Your task is to reproduce the listing exactly, without its images.

[Stored data]
+--

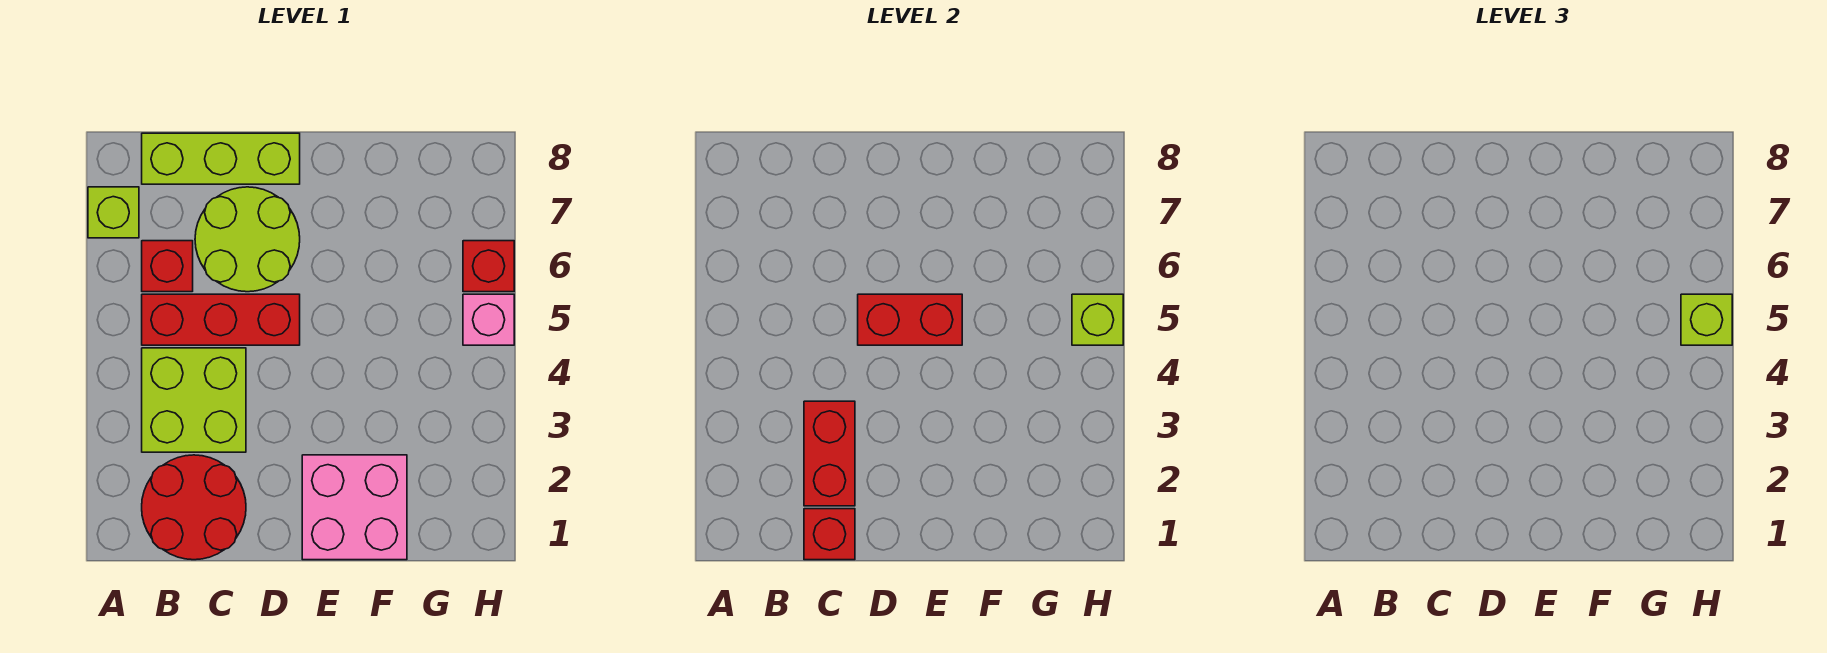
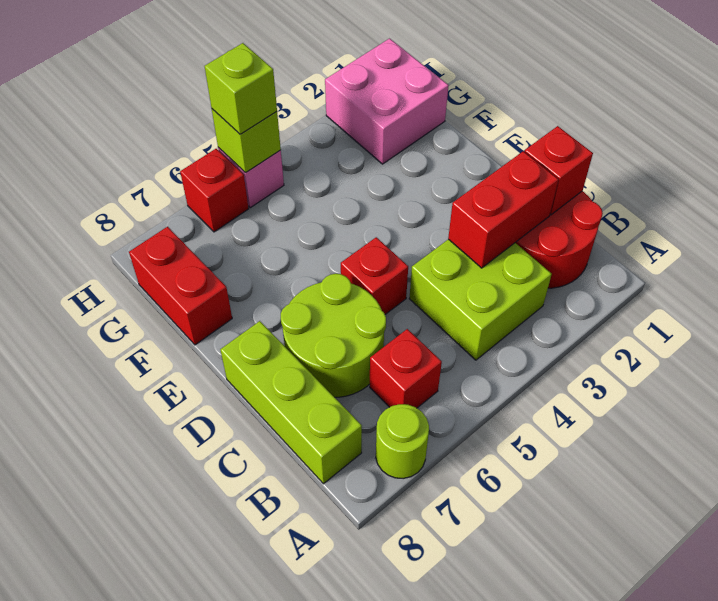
lime brick A7 level 1 -> lime round brick A7 level 1
red brick B5:D5 level 1 -> red brick D5 level 1
red brick D5:E5 level 2 -> red brick F8:G8 level 1
pink brick E1:F2 level 1 -> pink brick G1:H2 level 1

+--

[Written solution]
lime brick A7 level 1 -> lime round brick A7 level 1
red brick B5:D5 level 1 -> red brick D5 level 1
red brick D5:E5 level 2 -> red brick F8:G8 level 1
pink brick E1:F2 level 1 -> pink brick G1:H2 level 1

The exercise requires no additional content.